#### What the task asks
The reply should be the records repeated exactly, without any images.

(Excerpts from a dataset)

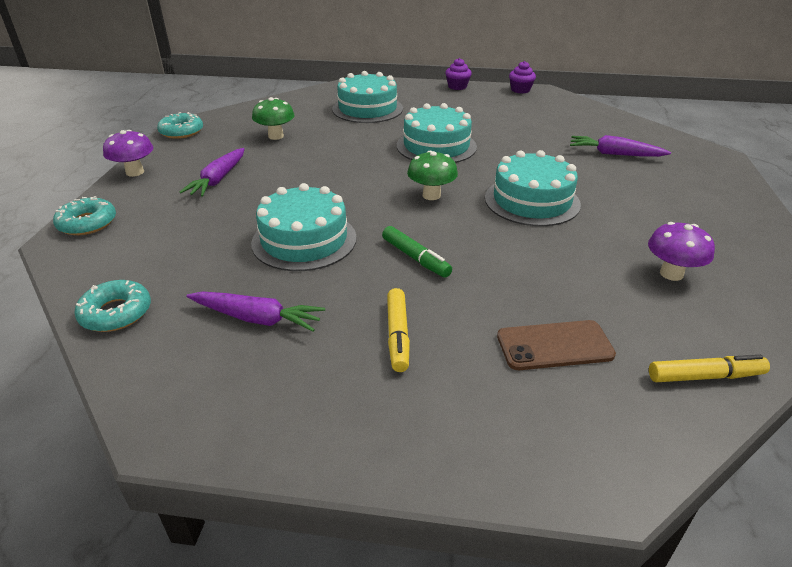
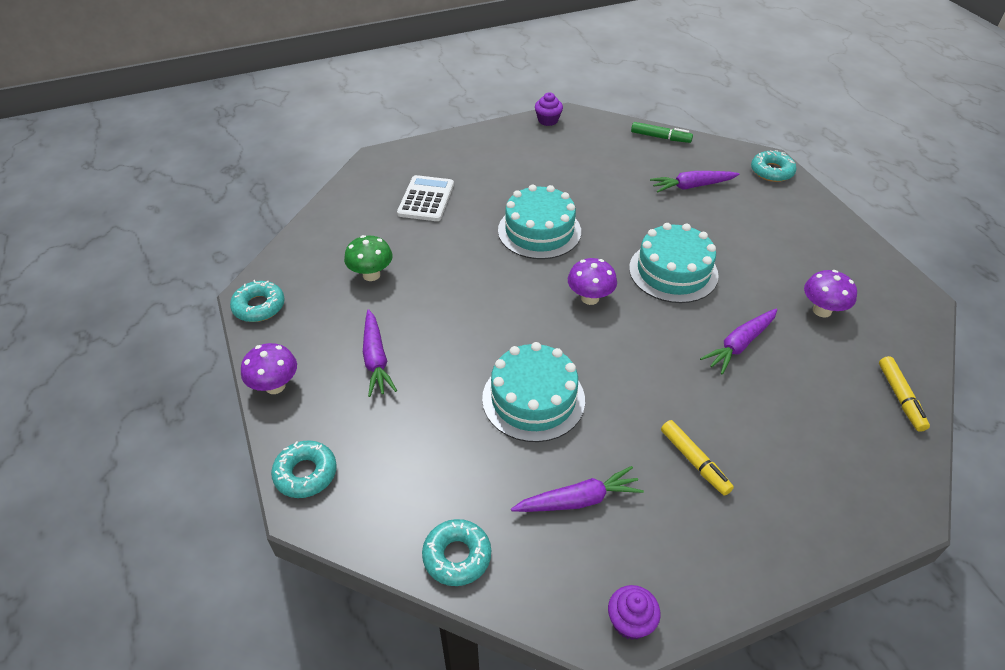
camera: 30 degrees left, 10 degrees up
(367, 109) = (426, 199): turquoise cake -> white calculator
(415, 258) = (639, 377): green marker -> green marker (660, 137)
(431, 195) = (590, 298): green mushroom -> purple mushroom
(457, 86) = (484, 134): purple cupcake -> purple cupcake (630, 621)
(545, 269) = (739, 345): none -> purple carrot
(554, 346) = (800, 417): brown phone -> none
(704, 376) = (900, 397): yellow marker -> yellow marker turned 120 degrees clockwise
(715, 164) = (771, 171): none -> turquoise donut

#### Result of this exercise
camera: 30 degrees left, 10 degrees up
(367, 109) = (426, 199): turquoise cake -> white calculator
(415, 258) = (639, 377): green marker -> green marker (660, 137)
(431, 195) = (590, 298): green mushroom -> purple mushroom
(457, 86) = (484, 134): purple cupcake -> purple cupcake (630, 621)
(545, 269) = (739, 345): none -> purple carrot
(554, 346) = (800, 417): brown phone -> none
(704, 376) = (900, 397): yellow marker -> yellow marker turned 120 degrees clockwise
(715, 164) = (771, 171): none -> turquoise donut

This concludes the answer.